====== DATASET EXCERPT

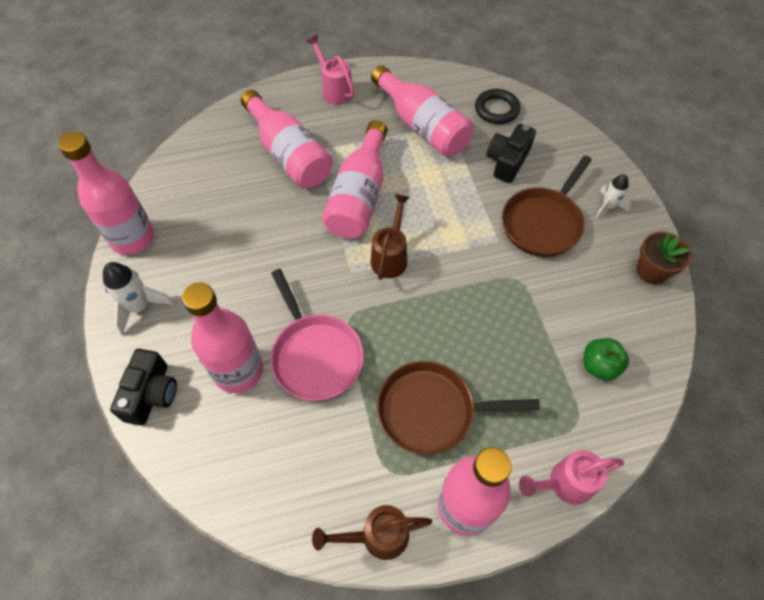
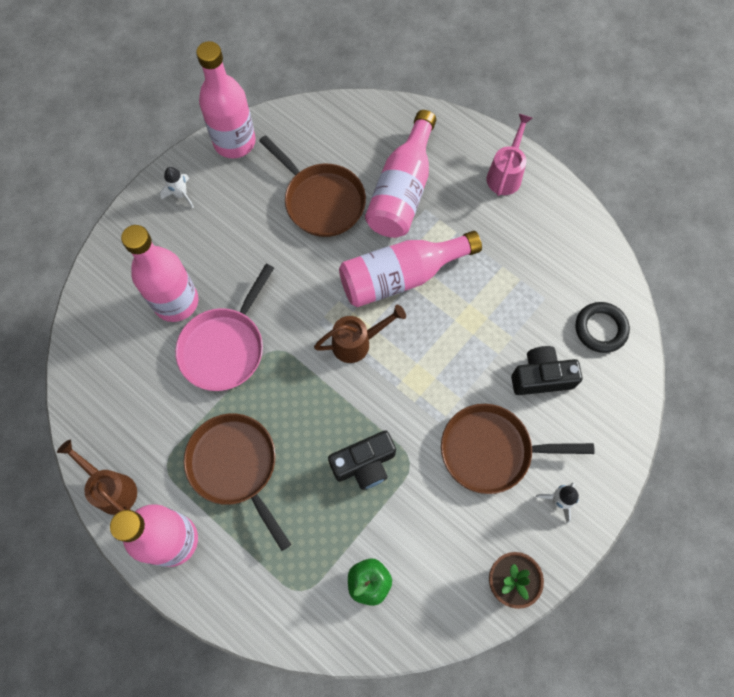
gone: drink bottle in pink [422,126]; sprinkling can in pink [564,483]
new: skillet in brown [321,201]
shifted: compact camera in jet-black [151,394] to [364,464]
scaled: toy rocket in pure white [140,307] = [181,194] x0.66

============

§ WHAT TO DO
From the line holding "shifted: compact camera" through the last line above, reproduce each line exactly and add nothing.

§ ANSWER TO THIS PROBLEM
shifted: compact camera in jet-black [151,394] to [364,464]
scaled: toy rocket in pure white [140,307] = [181,194] x0.66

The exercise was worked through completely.